---------- Dataset extract

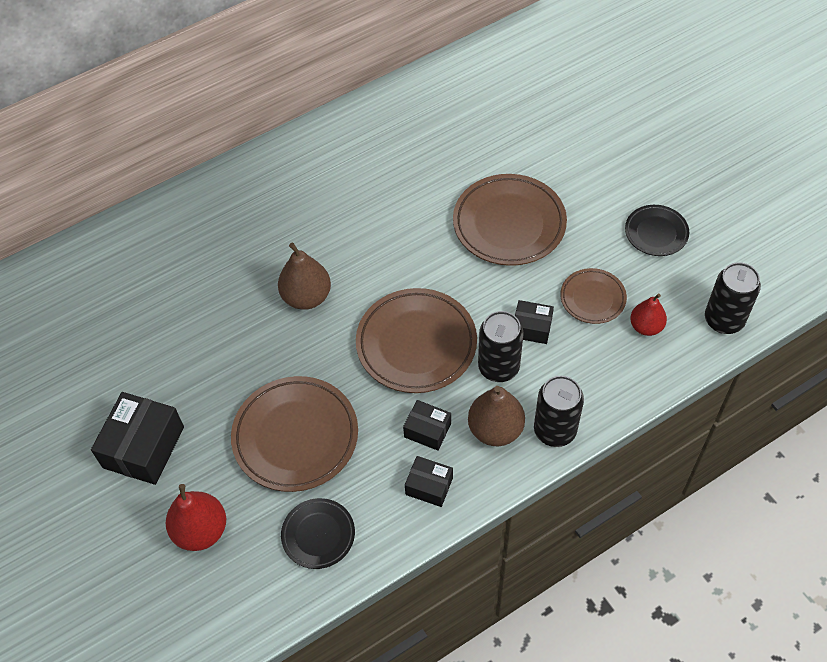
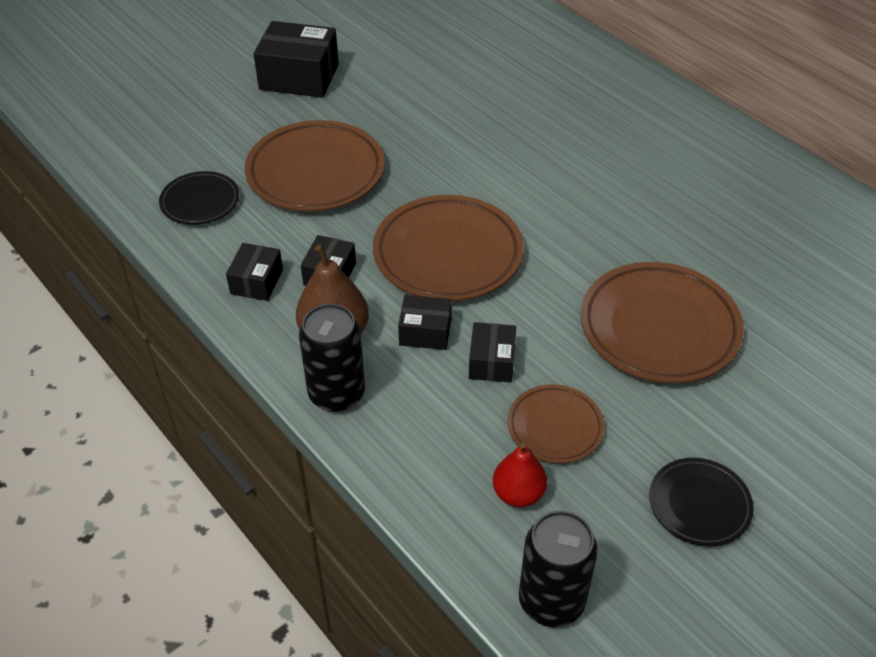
camera: 80 degrees right, 10 degrees down
red pear [166,484,226,551] -> none
brown pear [278,243,331,310] -> none
black can [478,311,523,382] -> black box [398,295,452,350]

--------------------

### Work instruction
Print the material in full and exactly, minus the pictures.

### Answer
camera: 80 degrees right, 10 degrees down
red pear [166,484,226,551] -> none
brown pear [278,243,331,310] -> none
black can [478,311,523,382] -> black box [398,295,452,350]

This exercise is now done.